Object correspondence data
---+---

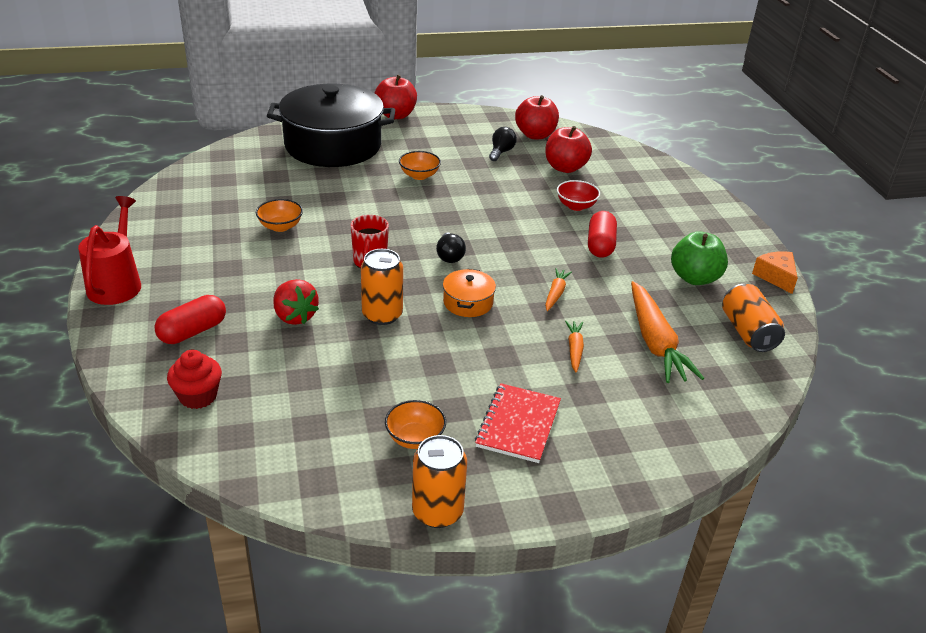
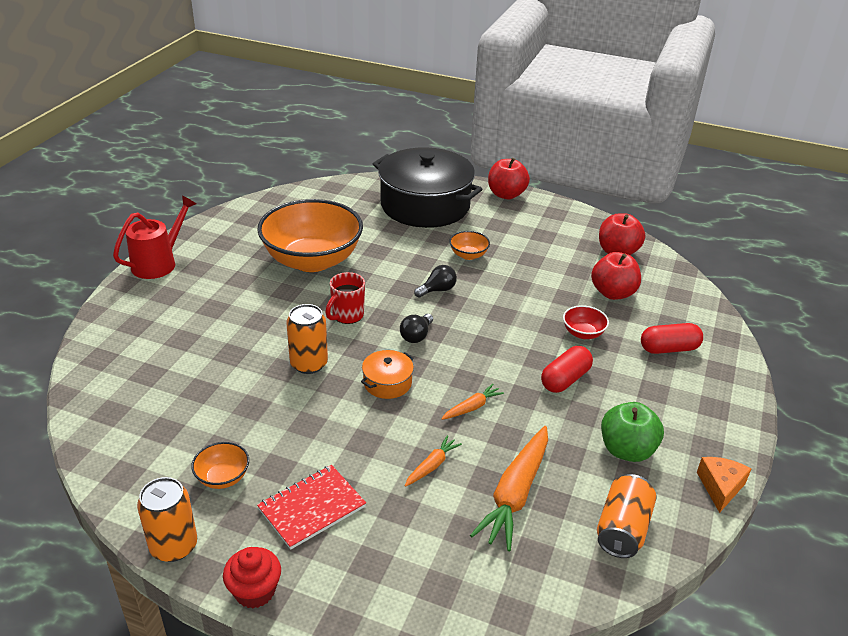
camera: 35 degrees right, 0 degrees up
(192, 331) = (167, 320): red capsule -> red capsule (669, 349)
(198, 396) = (119, 370): red cupcake -> red cupcake (255, 591)
(280, 226) = (312, 260): orange bowl -> orange bowl, size x2.48
(295, 316) = (245, 337): red strawberry -> none
(501, 152) = (566, 258): black light bulb -> black light bulb (437, 290)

---+---

> [Problem statement]: Repeat all entries exactly. Skip the pictures.

> [Your solution]:
camera: 35 degrees right, 0 degrees up
(192, 331) = (167, 320): red capsule -> red capsule (669, 349)
(198, 396) = (119, 370): red cupcake -> red cupcake (255, 591)
(280, 226) = (312, 260): orange bowl -> orange bowl, size x2.48
(295, 316) = (245, 337): red strawberry -> none
(501, 152) = (566, 258): black light bulb -> black light bulb (437, 290)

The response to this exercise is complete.